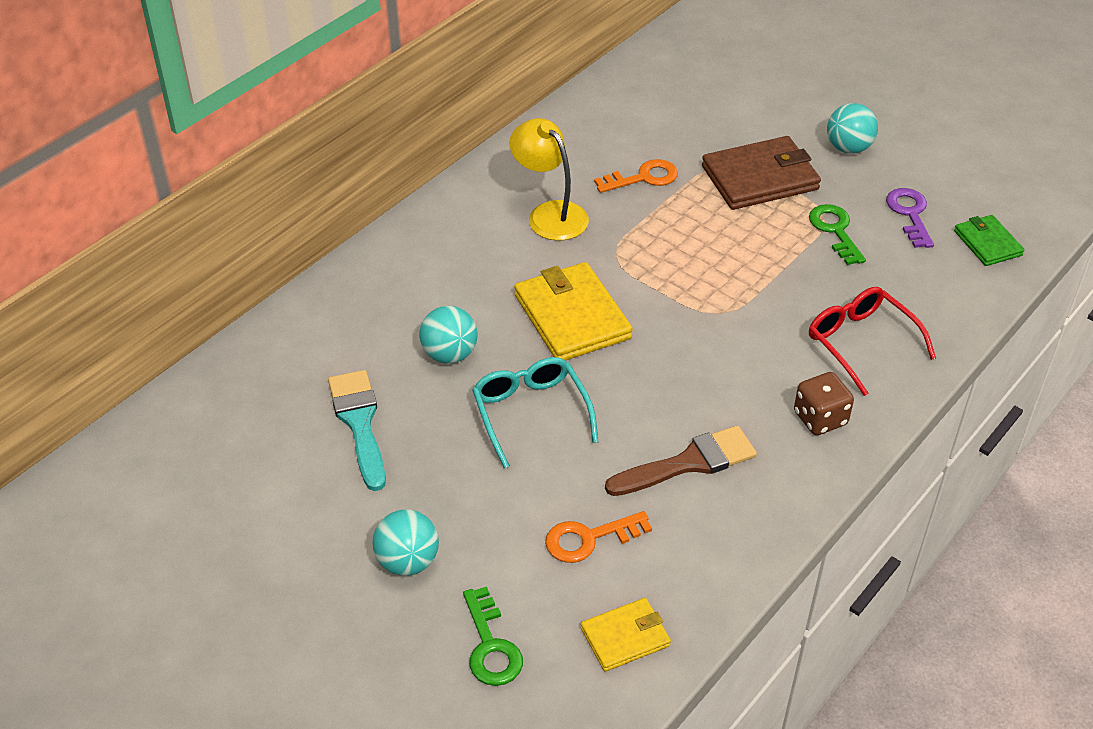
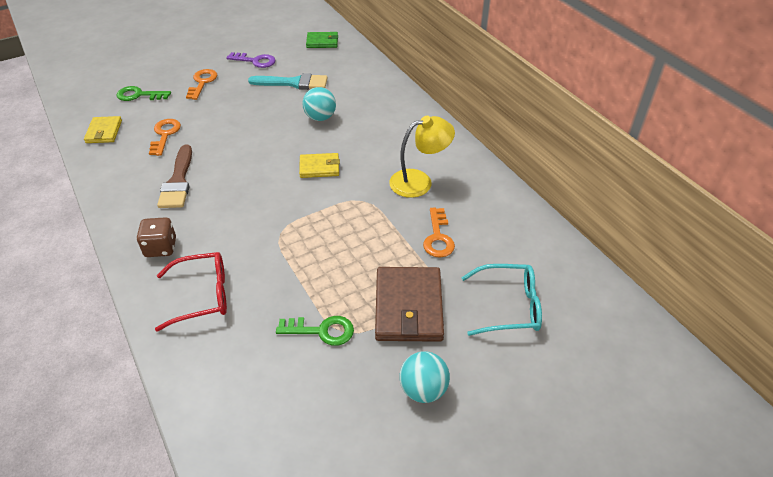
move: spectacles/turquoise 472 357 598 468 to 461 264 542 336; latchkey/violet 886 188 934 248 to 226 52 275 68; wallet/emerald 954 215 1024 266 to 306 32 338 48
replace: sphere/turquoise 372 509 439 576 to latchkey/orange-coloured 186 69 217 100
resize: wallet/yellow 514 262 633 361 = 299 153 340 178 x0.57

■ Activity: Leave the images out and output the remaining material exactly as it stands.

■ Response to this task:
move: spectacles/turquoise 472 357 598 468 to 461 264 542 336; latchkey/violet 886 188 934 248 to 226 52 275 68; wallet/emerald 954 215 1024 266 to 306 32 338 48
replace: sphere/turquoise 372 509 439 576 to latchkey/orange-coloured 186 69 217 100
resize: wallet/yellow 514 262 633 361 = 299 153 340 178 x0.57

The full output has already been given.